* _Given records_
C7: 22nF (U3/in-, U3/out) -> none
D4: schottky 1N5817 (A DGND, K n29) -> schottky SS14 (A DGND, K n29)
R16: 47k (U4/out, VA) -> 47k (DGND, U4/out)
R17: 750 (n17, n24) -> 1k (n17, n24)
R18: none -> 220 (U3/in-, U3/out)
---
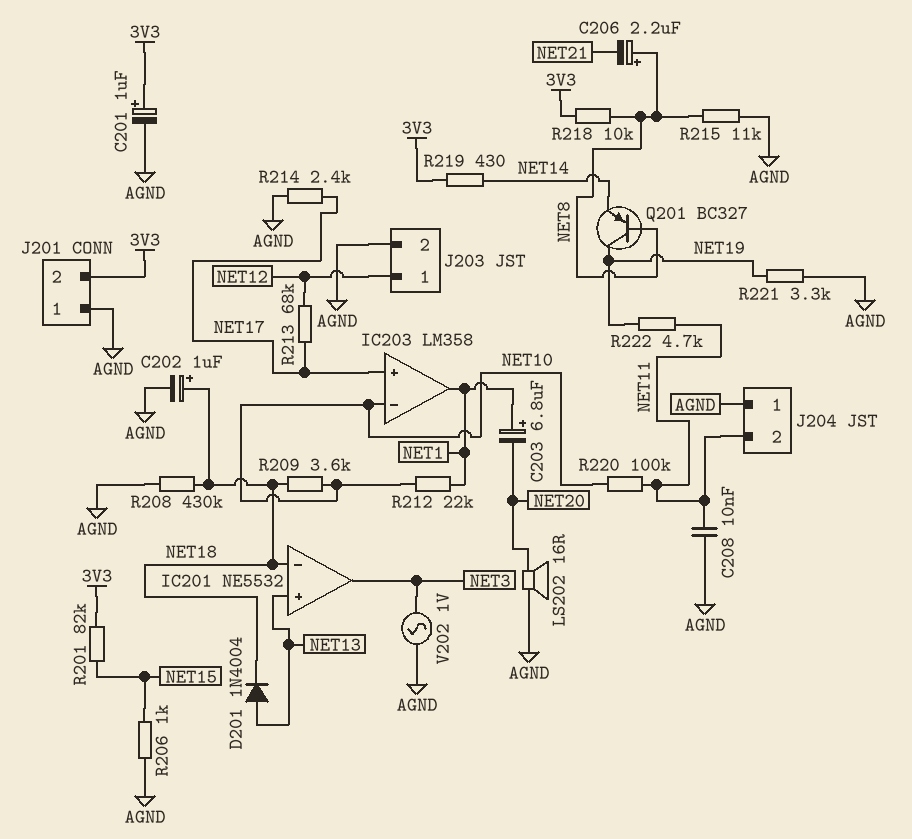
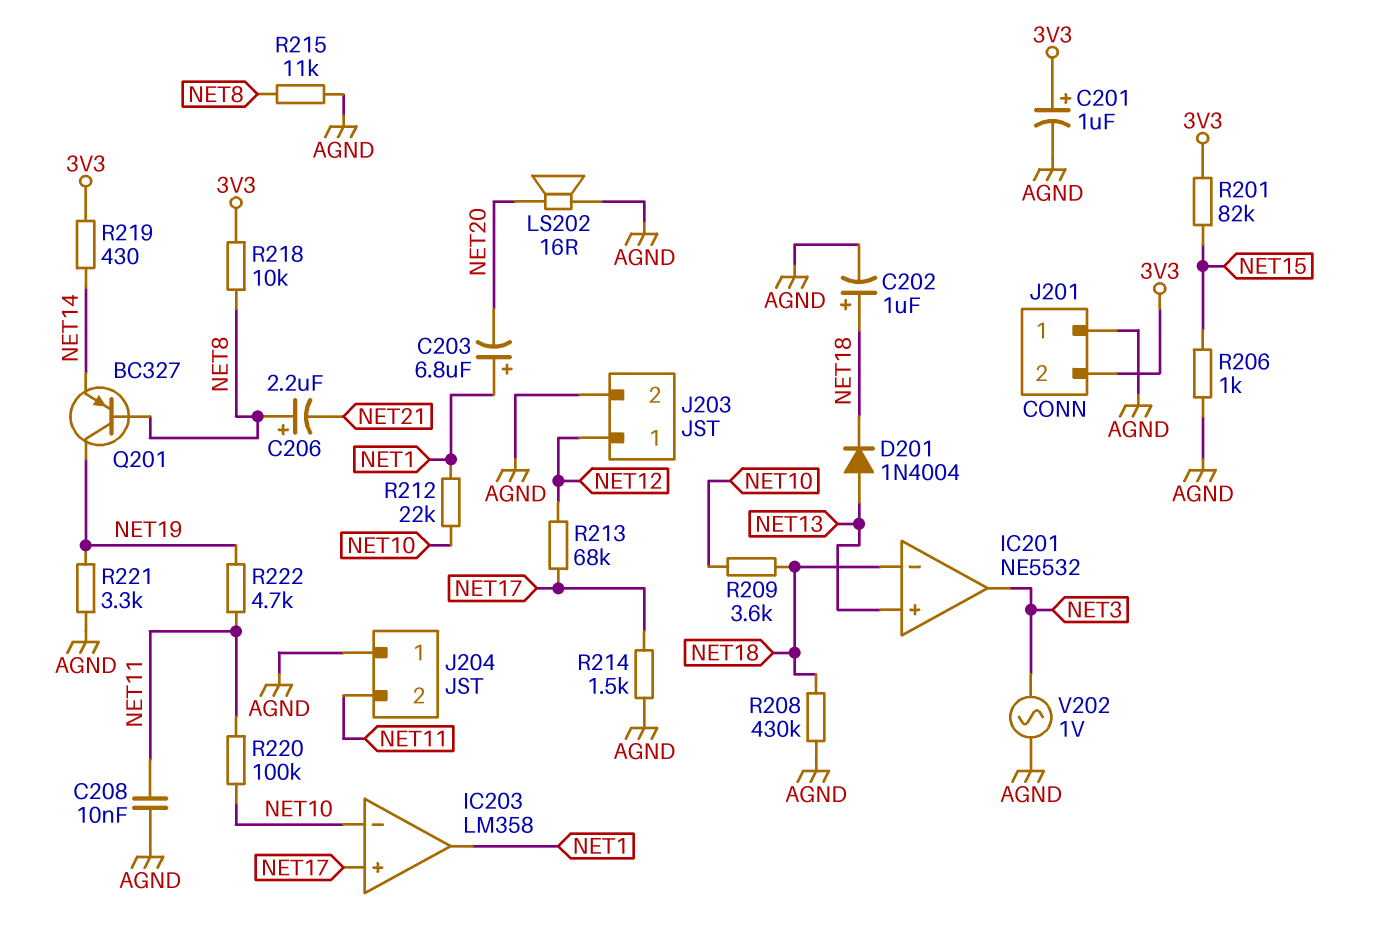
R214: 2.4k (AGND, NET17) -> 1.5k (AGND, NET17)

* _Activity_
Retype the portion of the data above that starts on the line with "R16: 47k (U4/out, VA) -> 47k (DGND, U4/out)" and finishes on the line with "R18: none -> 220 (U3/in-, U3/out)", including both of those lines.

* _Expected answer_
R16: 47k (U4/out, VA) -> 47k (DGND, U4/out)
R17: 750 (n17, n24) -> 1k (n17, n24)
R18: none -> 220 (U3/in-, U3/out)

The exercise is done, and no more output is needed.